* _Stored data_
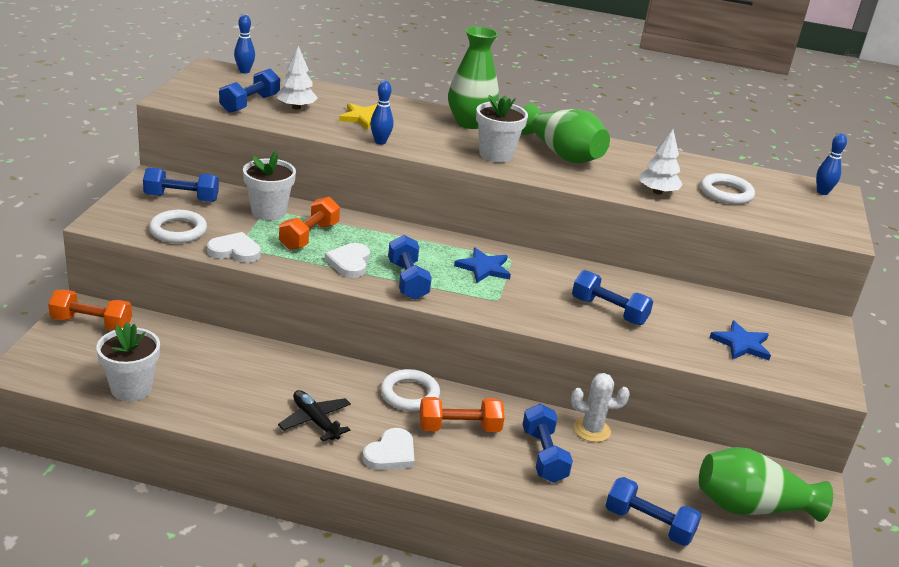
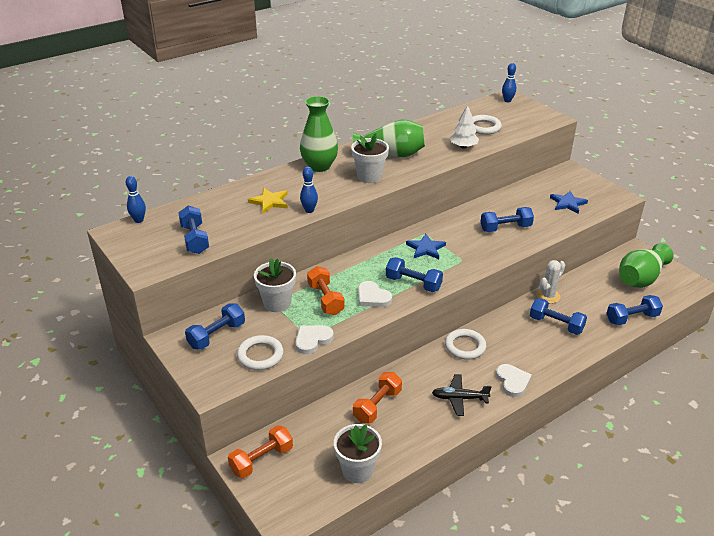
camera: 45 degrees left, 5 degrees up
(296, 107) = (223, 222): white tree -> none
(459, 428) = (510, 343): orange dumbbell -> orange dumbbell (377, 406)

* _Problem statement_
The answer is the run of lines that starts at the one containing "(296, 107) = (223, 222): white tree -> none" and ends at the last line of the material, reproduced exactly.

* _Answer_
(296, 107) = (223, 222): white tree -> none
(459, 428) = (510, 343): orange dumbbell -> orange dumbbell (377, 406)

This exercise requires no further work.